#### ASSIGNED TASK
Each entry should be repeated exactly. Its pictures should not be.

-------- INFORMATION PROVIDED

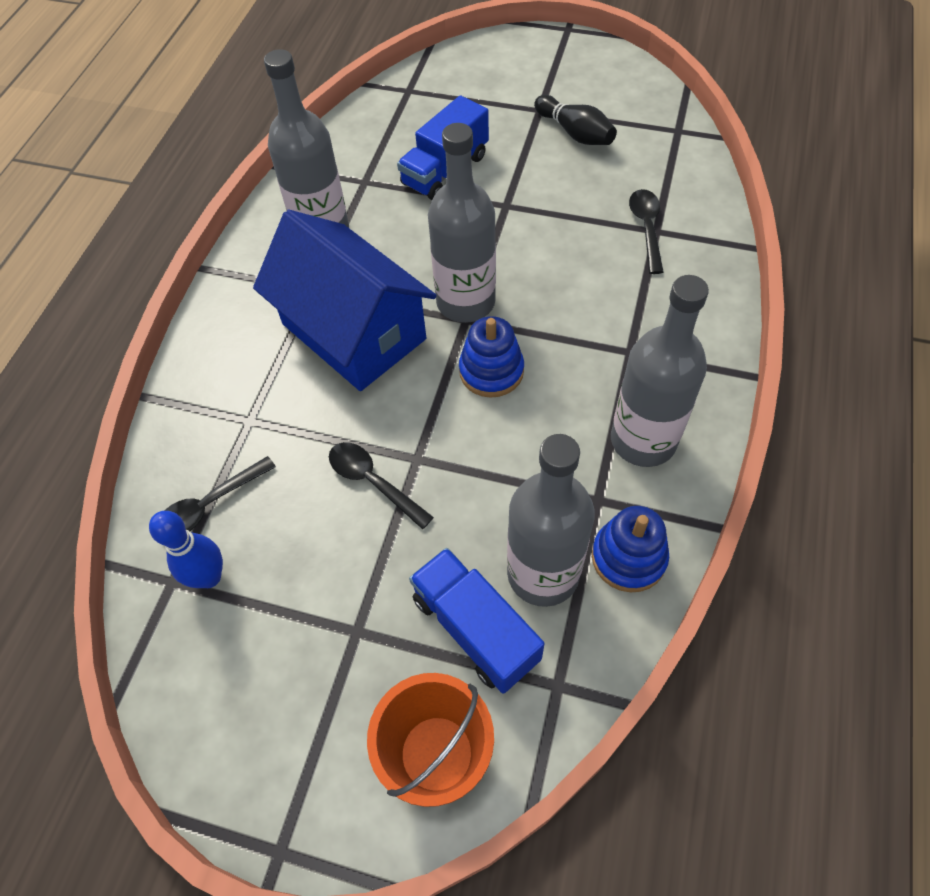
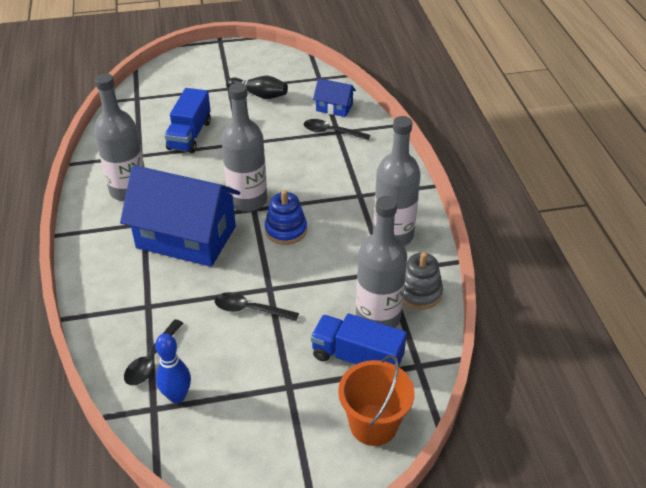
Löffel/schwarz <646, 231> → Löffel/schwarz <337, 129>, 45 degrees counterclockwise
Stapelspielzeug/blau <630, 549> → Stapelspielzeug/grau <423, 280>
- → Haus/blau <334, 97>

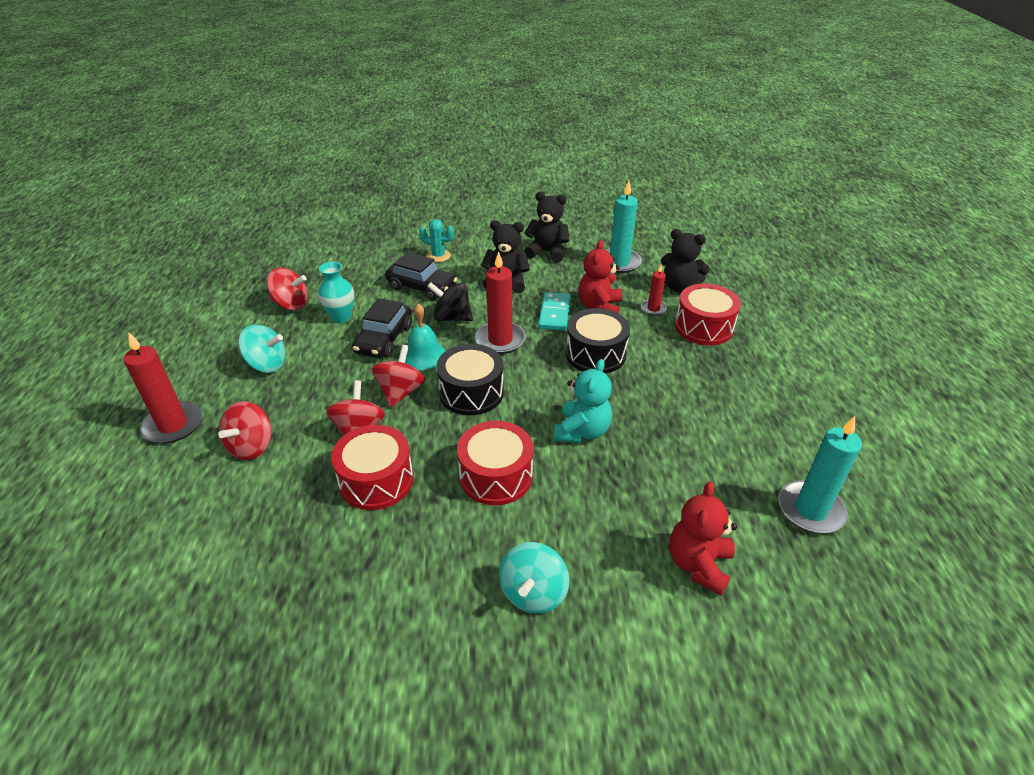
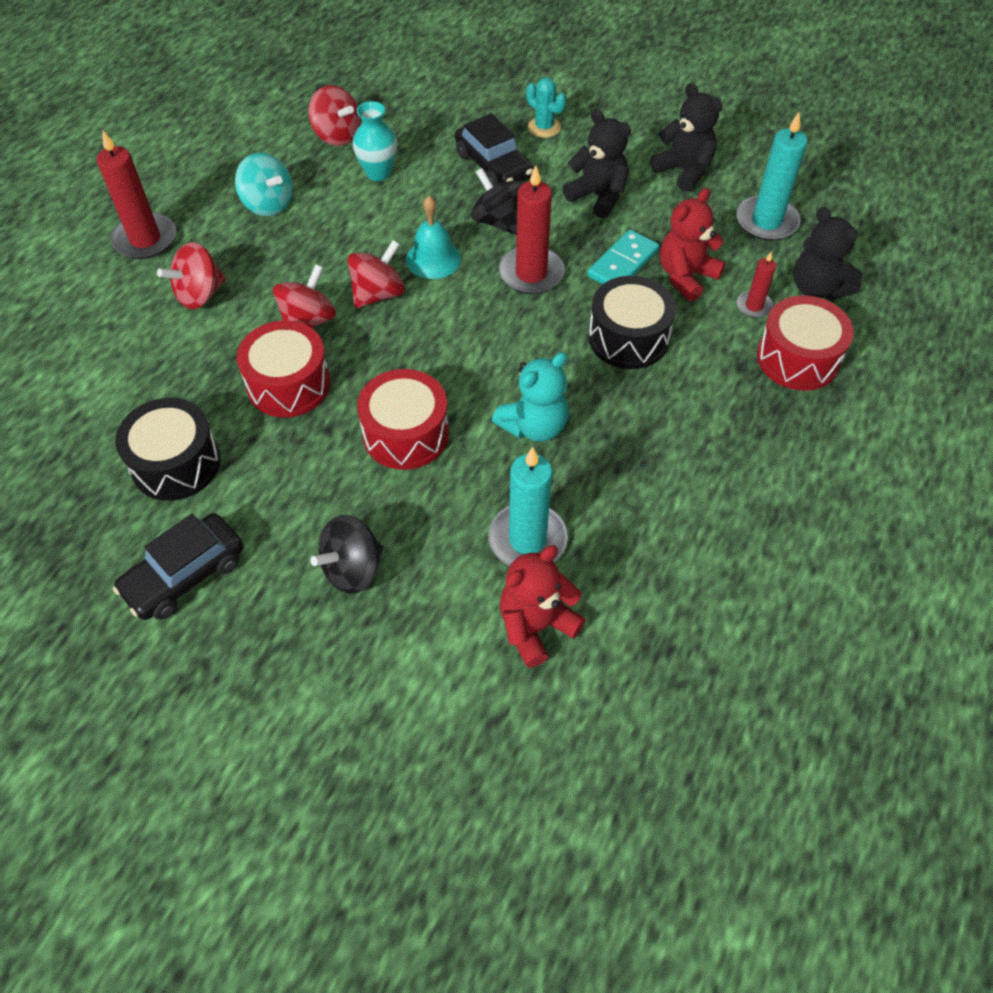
Auto/schwarz <382, 328> → Auto/schwarz <178, 566>, relocated
Trommel/schwarz <470, 379> → Trommel/schwarz <168, 449>, relocated
Kerze/türkis <820, 475> → Kerze/türkis <528, 506>, relocated
Kreisel/türkis <534, 578> → Kreisel/schwarz <346, 554>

----------------

#### ANSWER TO THE EXERCISE
Löffel/schwarz <646, 231> → Löffel/schwarz <337, 129>, 45 degrees counterclockwise
Stapelspielzeug/blau <630, 549> → Stapelspielzeug/grau <423, 280>
- → Haus/blau <334, 97>

Auto/schwarz <382, 328> → Auto/schwarz <178, 566>, relocated
Trommel/schwarz <470, 379> → Trommel/schwarz <168, 449>, relocated
Kerze/türkis <820, 475> → Kerze/türkis <528, 506>, relocated
Kreisel/türkis <534, 578> → Kreisel/schwarz <346, 554>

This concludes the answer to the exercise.